**TASK STATEMENT**
Keeping every word the same, give again only the lines from the one with "none -> blue spool [198,197,245,247]" through the end of the data, both included, and leave every picture out.

━━ RECORD EXTRACTS ━━

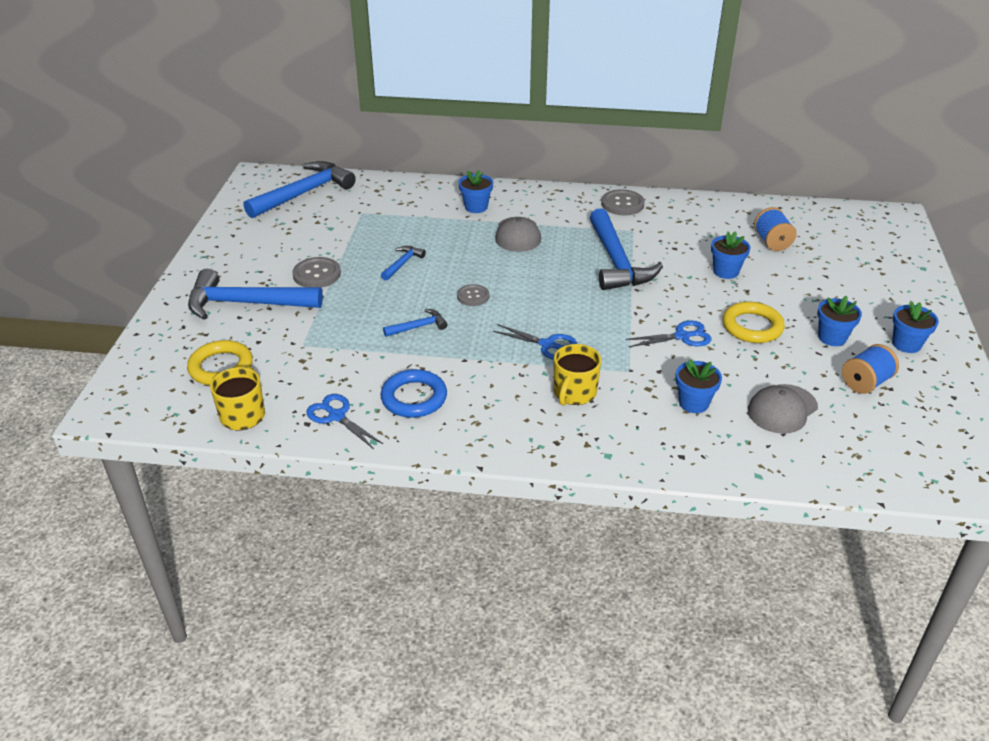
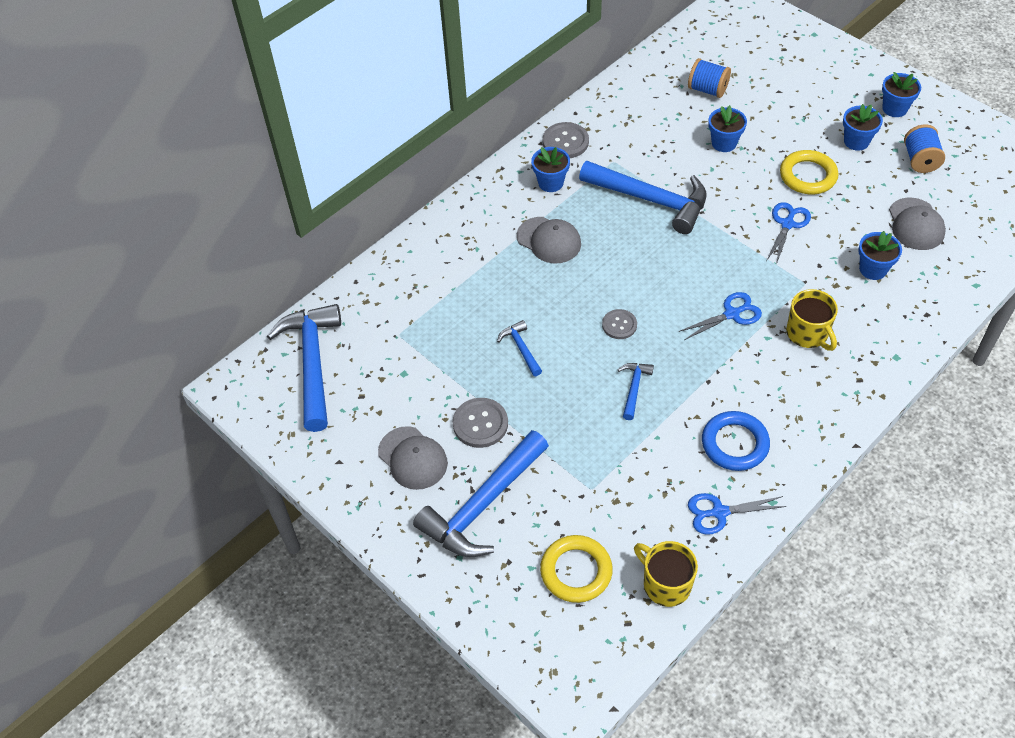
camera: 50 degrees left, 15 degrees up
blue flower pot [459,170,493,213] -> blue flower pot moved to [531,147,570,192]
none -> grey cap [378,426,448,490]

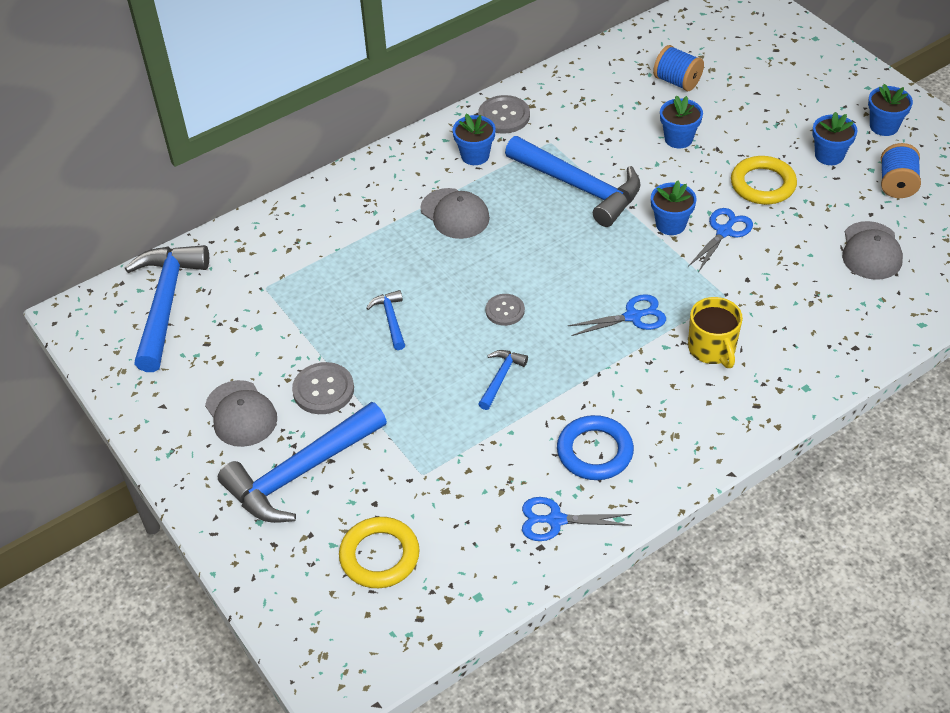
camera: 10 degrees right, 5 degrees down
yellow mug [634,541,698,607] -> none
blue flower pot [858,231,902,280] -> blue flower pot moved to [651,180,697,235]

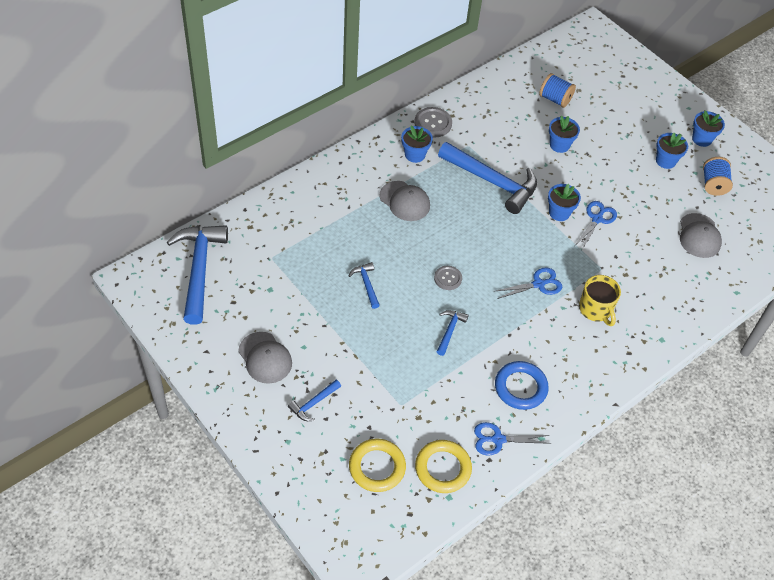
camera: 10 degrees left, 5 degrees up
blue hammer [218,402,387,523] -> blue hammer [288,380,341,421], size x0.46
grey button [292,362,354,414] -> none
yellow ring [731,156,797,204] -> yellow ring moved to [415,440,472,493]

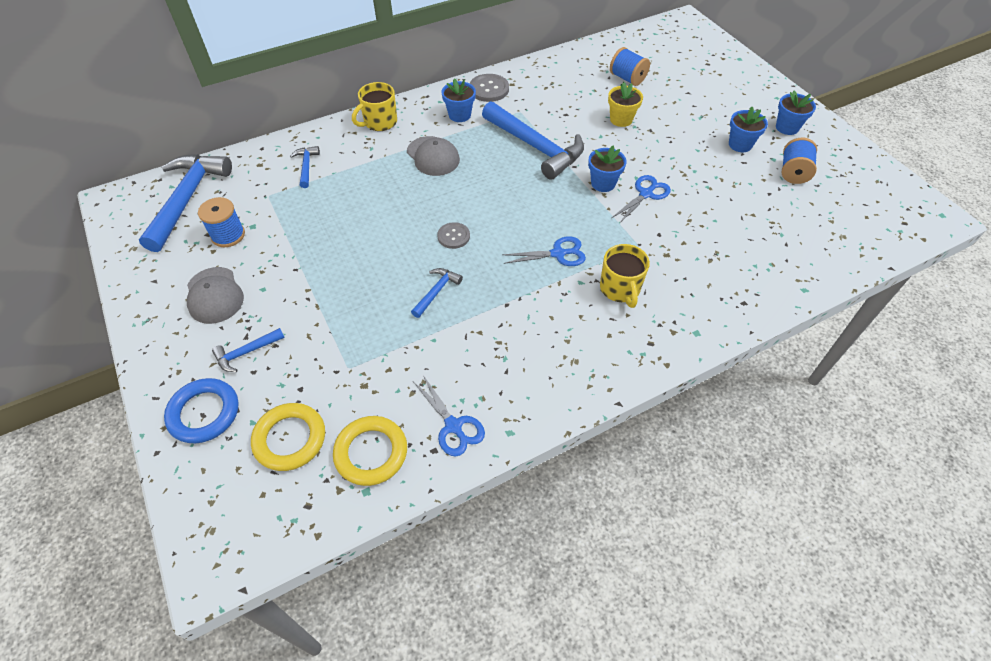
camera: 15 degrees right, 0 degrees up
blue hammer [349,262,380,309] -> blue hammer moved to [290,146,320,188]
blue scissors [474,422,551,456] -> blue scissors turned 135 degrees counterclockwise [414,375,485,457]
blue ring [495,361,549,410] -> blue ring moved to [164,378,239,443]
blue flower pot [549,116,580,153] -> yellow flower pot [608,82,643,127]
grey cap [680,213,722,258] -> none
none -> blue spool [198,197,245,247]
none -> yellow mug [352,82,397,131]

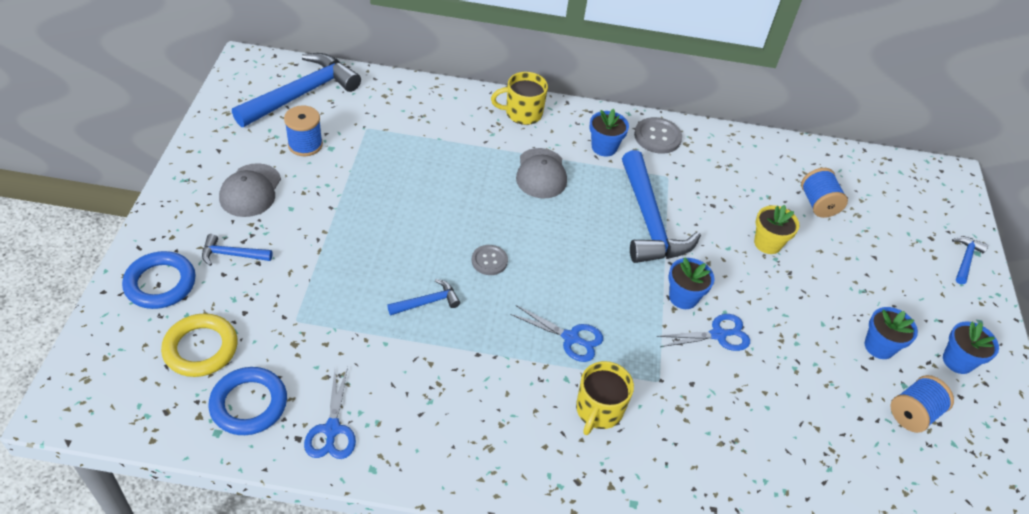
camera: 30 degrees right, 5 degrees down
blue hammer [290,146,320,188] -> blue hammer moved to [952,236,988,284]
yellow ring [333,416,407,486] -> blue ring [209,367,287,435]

━━━

**YOUR RESPONSE**
none -> blue spool [198,197,245,247]
none -> yellow mug [352,82,397,131]

camera: 30 degrees right, 5 degrees down
blue hammer [290,146,320,188] -> blue hammer moved to [952,236,988,284]
yellow ring [333,416,407,486] -> blue ring [209,367,287,435]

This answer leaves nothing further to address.